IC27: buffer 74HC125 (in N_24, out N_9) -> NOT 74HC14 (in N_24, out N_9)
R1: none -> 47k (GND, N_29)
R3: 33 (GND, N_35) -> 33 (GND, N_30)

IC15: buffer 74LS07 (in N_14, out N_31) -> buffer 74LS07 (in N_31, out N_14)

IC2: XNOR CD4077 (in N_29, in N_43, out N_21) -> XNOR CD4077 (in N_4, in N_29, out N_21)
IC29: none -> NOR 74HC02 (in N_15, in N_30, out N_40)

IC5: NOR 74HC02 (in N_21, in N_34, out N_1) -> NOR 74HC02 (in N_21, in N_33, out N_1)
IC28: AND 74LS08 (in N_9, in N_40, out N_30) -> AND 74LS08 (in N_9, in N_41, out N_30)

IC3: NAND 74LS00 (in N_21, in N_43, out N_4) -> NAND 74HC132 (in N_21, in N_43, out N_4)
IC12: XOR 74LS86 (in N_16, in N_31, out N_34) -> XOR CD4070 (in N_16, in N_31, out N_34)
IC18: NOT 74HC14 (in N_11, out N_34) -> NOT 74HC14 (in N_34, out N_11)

---

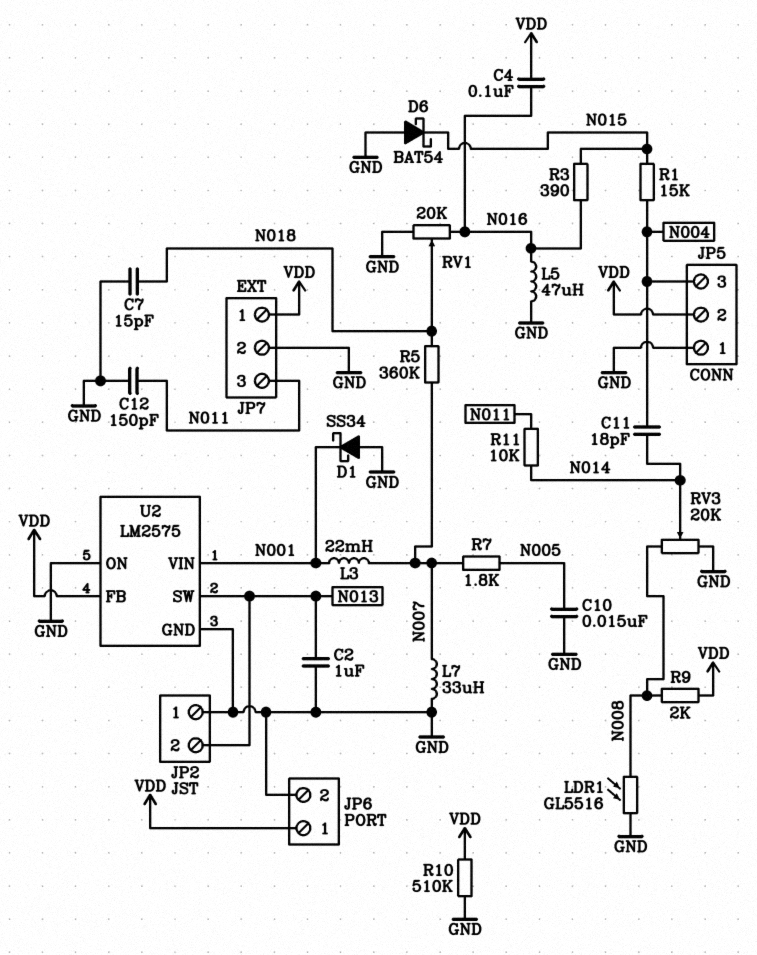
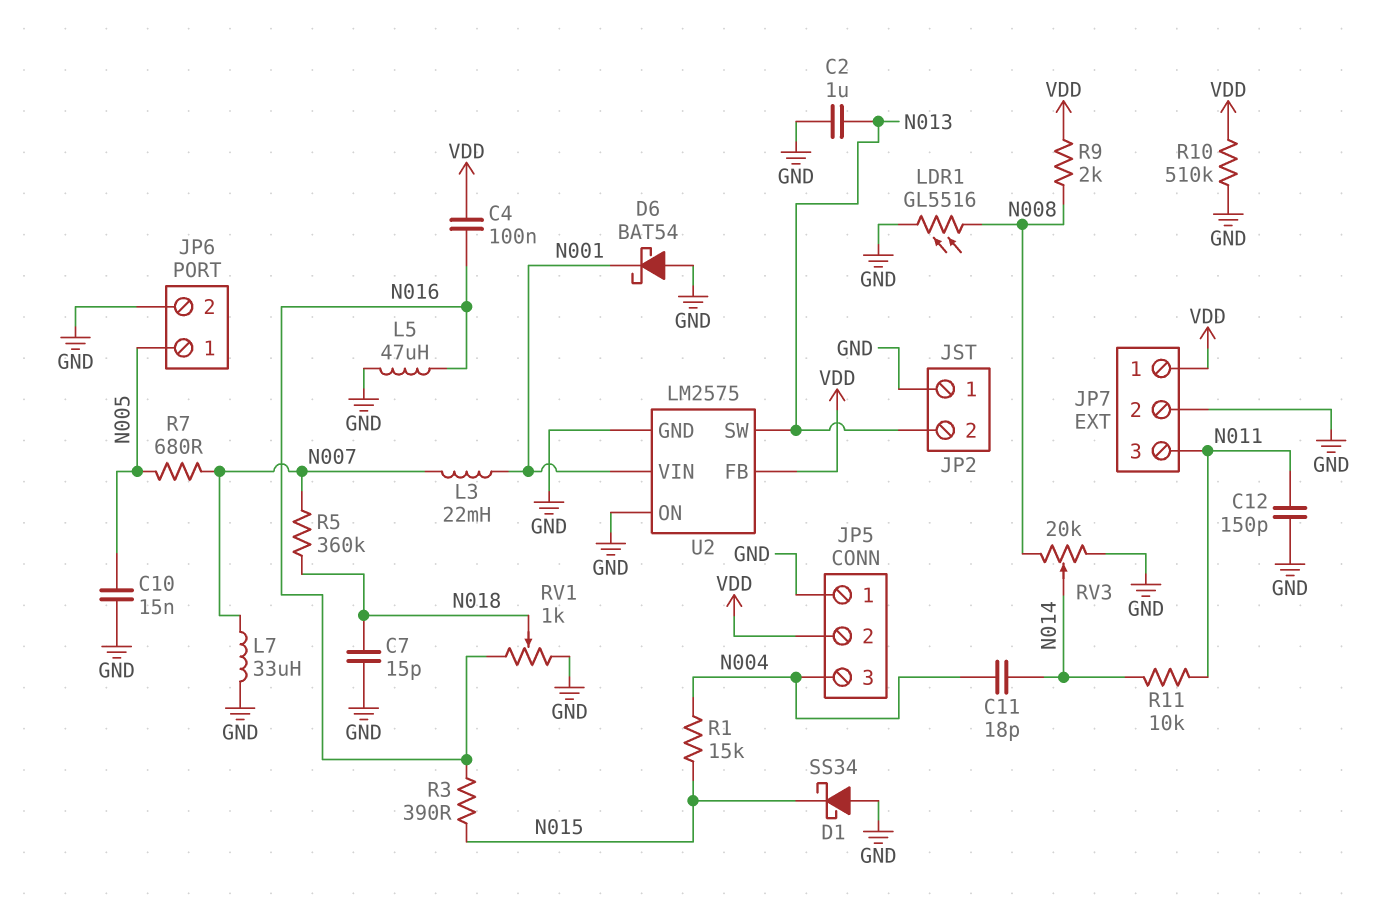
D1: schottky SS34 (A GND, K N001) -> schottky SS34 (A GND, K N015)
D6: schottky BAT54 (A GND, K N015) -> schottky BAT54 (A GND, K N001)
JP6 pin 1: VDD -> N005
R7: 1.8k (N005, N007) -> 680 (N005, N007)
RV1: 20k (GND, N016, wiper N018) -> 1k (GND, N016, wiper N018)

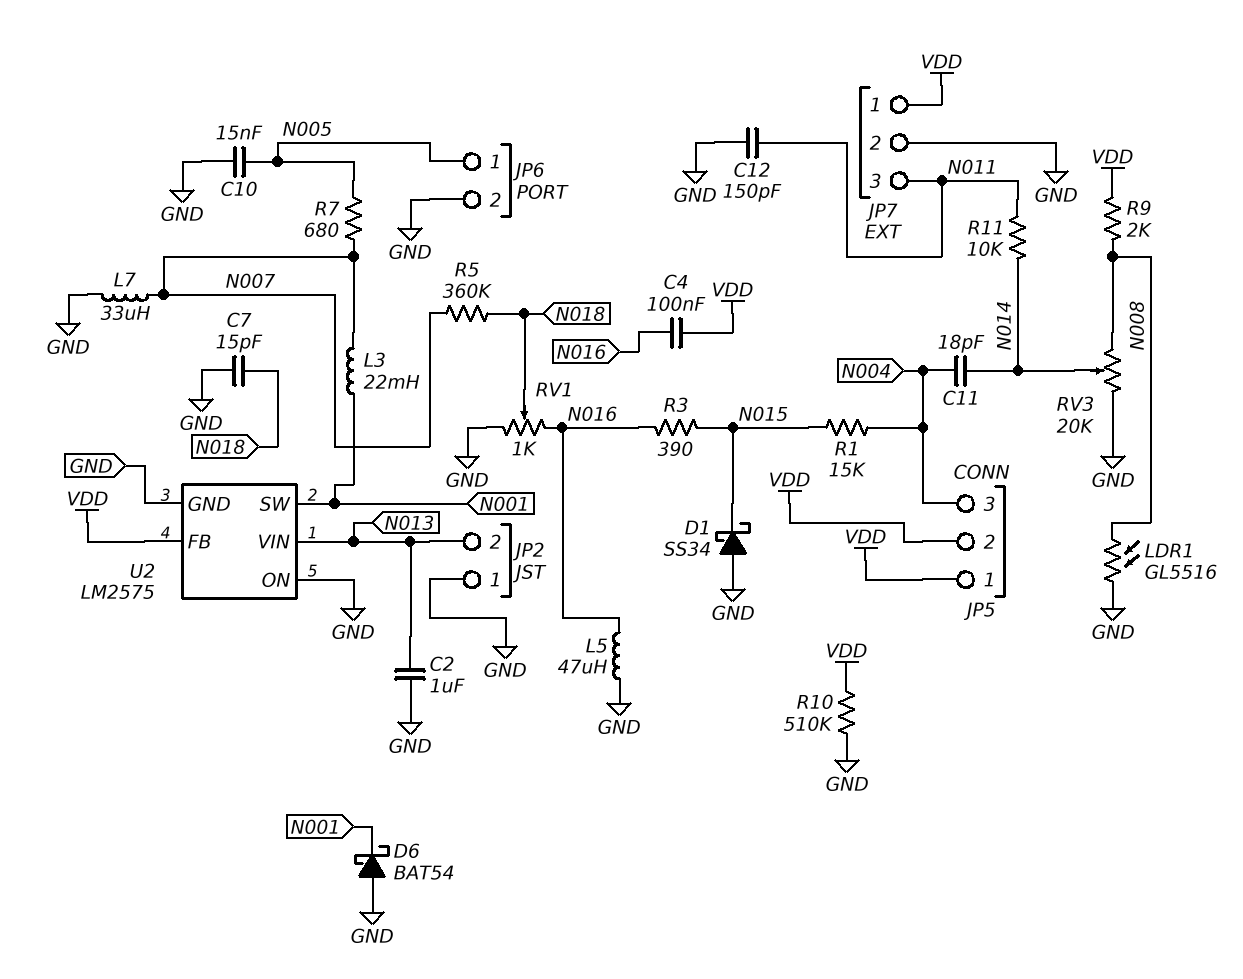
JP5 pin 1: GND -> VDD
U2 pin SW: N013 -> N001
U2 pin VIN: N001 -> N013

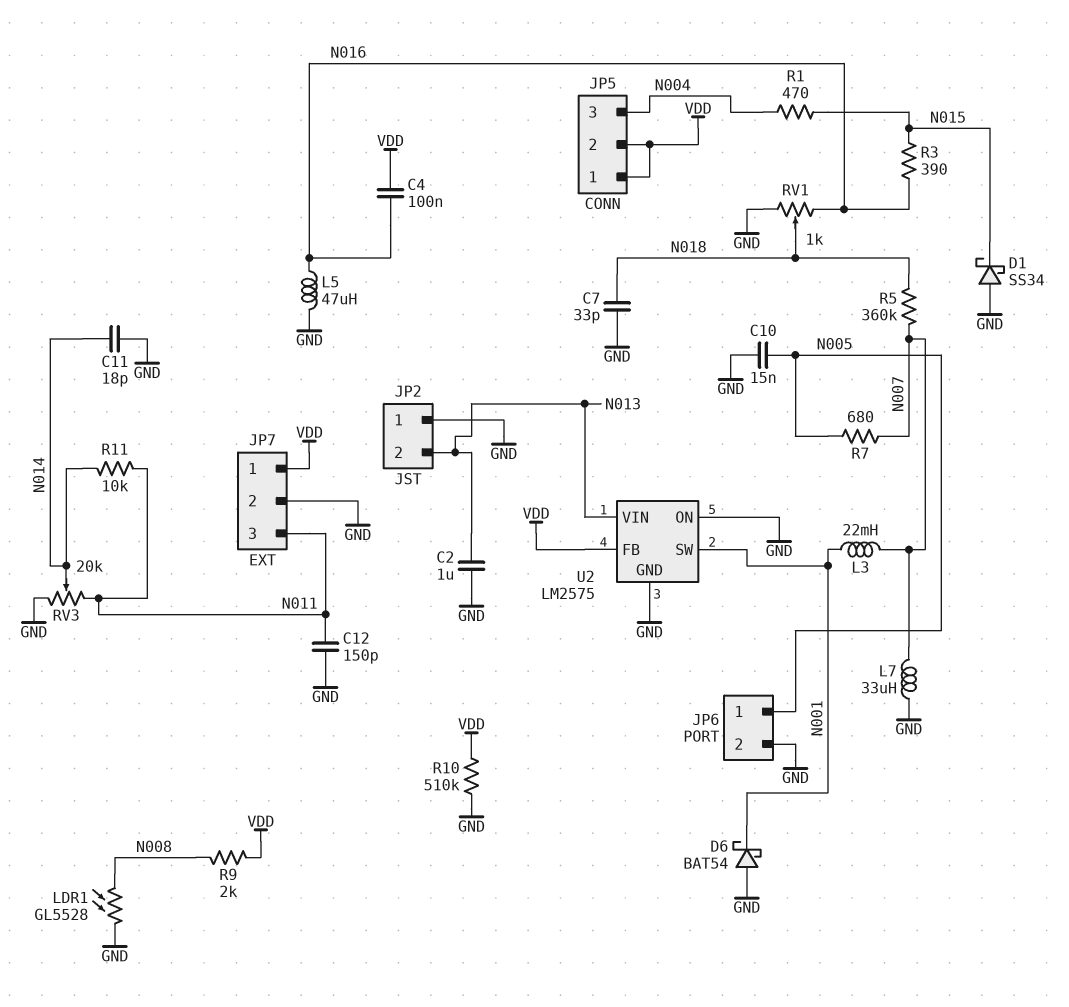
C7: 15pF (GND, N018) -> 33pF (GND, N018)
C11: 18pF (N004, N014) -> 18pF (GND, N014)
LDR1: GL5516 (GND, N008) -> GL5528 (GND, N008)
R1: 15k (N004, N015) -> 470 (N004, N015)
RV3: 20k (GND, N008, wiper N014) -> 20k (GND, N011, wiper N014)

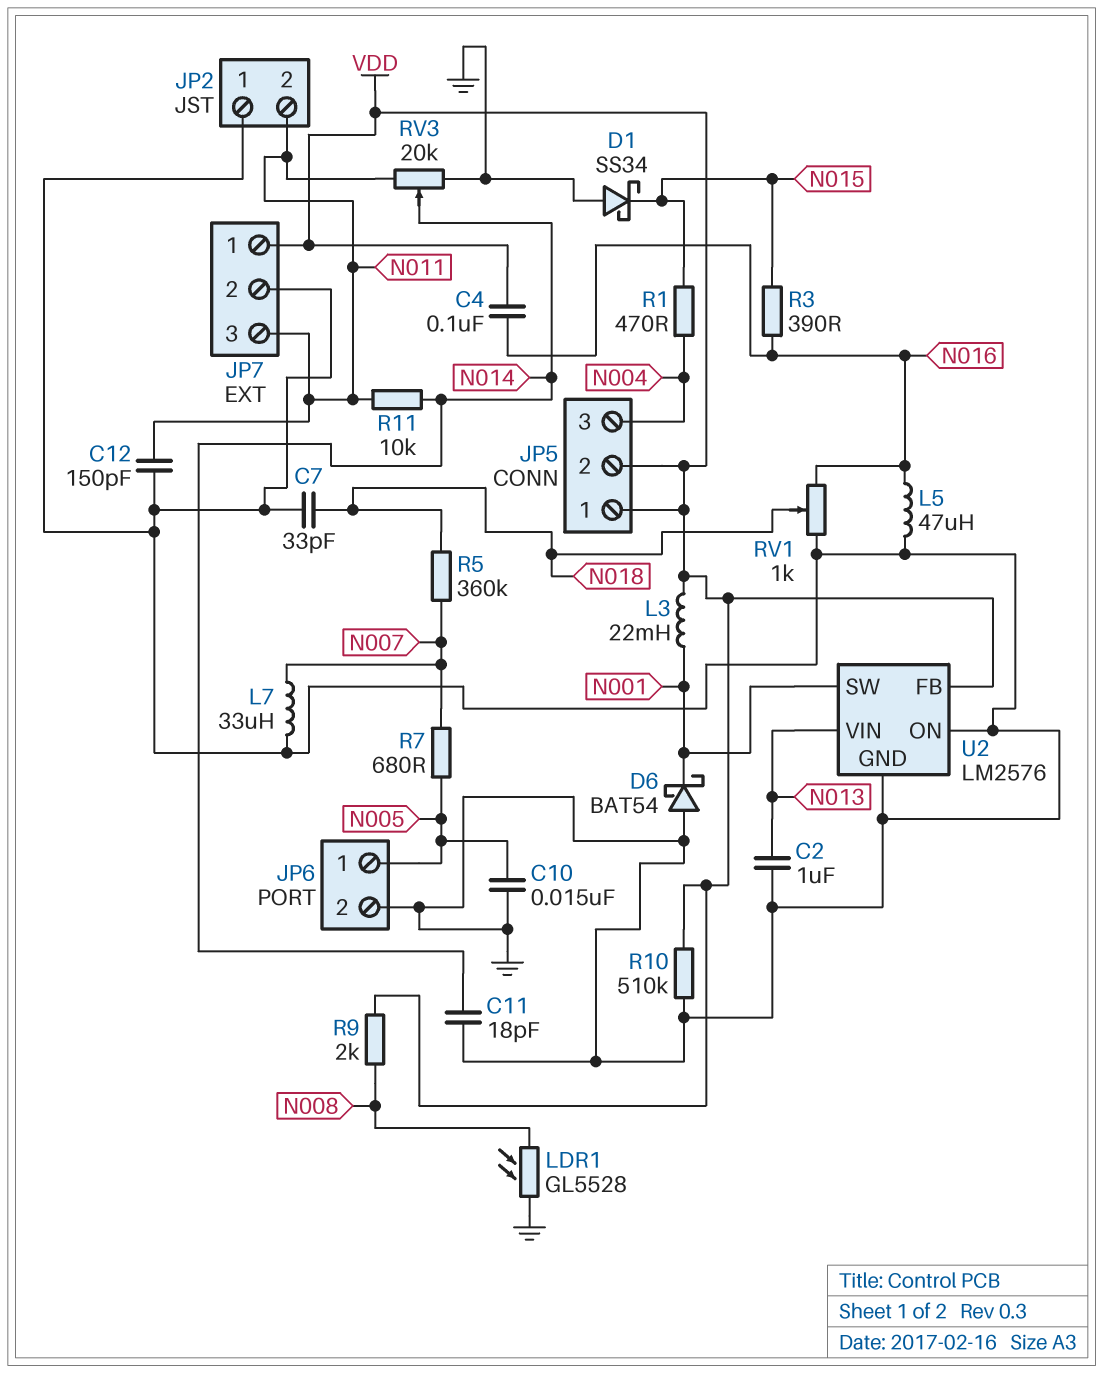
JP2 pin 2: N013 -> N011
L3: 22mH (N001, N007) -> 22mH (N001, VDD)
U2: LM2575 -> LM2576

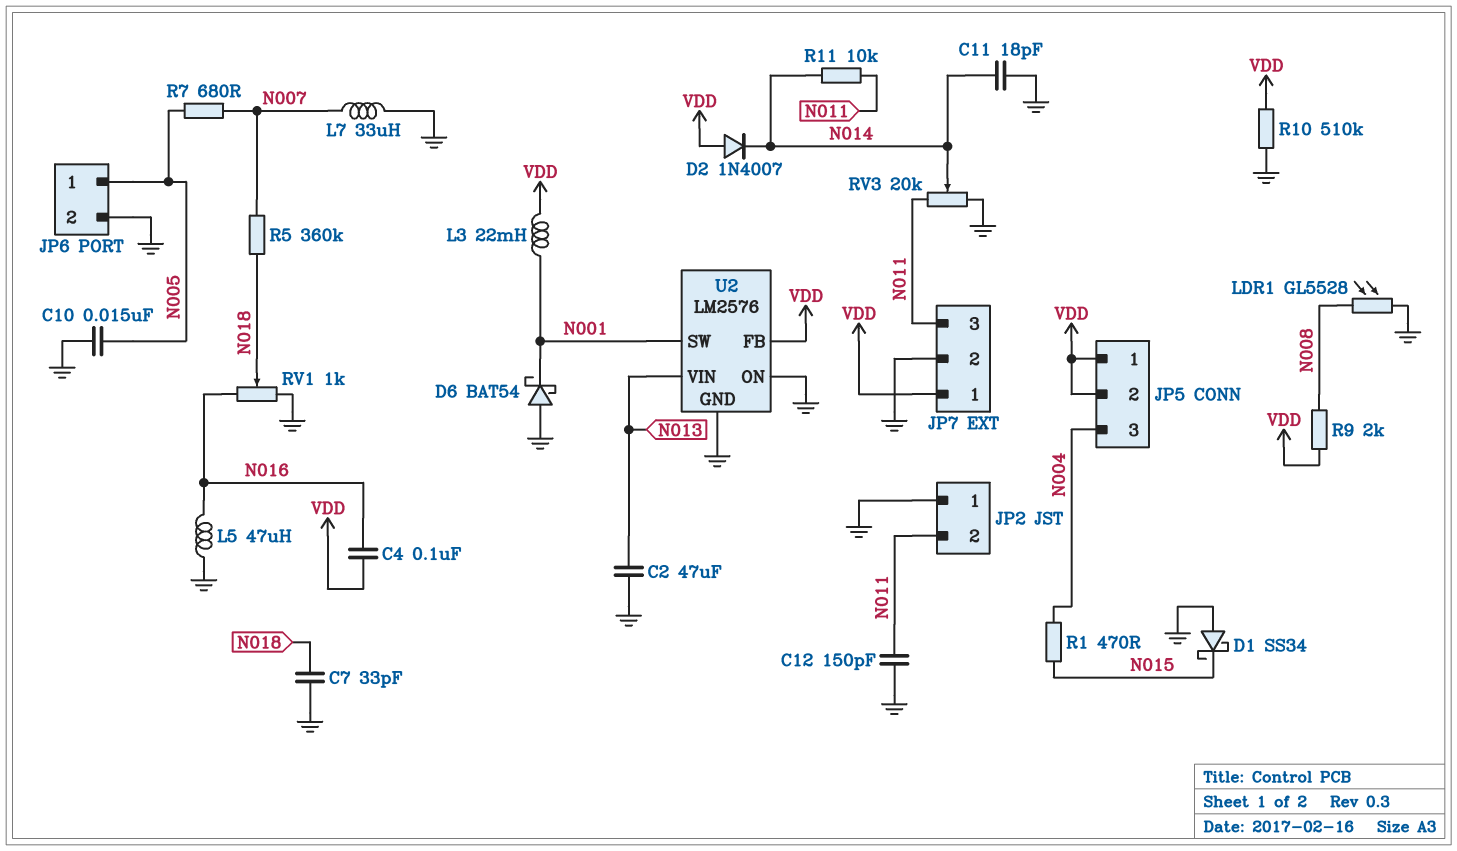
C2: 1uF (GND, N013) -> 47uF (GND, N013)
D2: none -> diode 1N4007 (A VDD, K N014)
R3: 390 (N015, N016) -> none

Problem requirements: Your task is to restate, word for word, only those lines above that fall between the line holding "IC3: NAND 74LS00" and the line holding "IC18: NOT 74HC14", inclusive.

Exercise solution:
IC3: NAND 74LS00 (in N_21, in N_43, out N_4) -> NAND 74HC132 (in N_21, in N_43, out N_4)
IC12: XOR 74LS86 (in N_16, in N_31, out N_34) -> XOR CD4070 (in N_16, in N_31, out N_34)
IC18: NOT 74HC14 (in N_11, out N_34) -> NOT 74HC14 (in N_34, out N_11)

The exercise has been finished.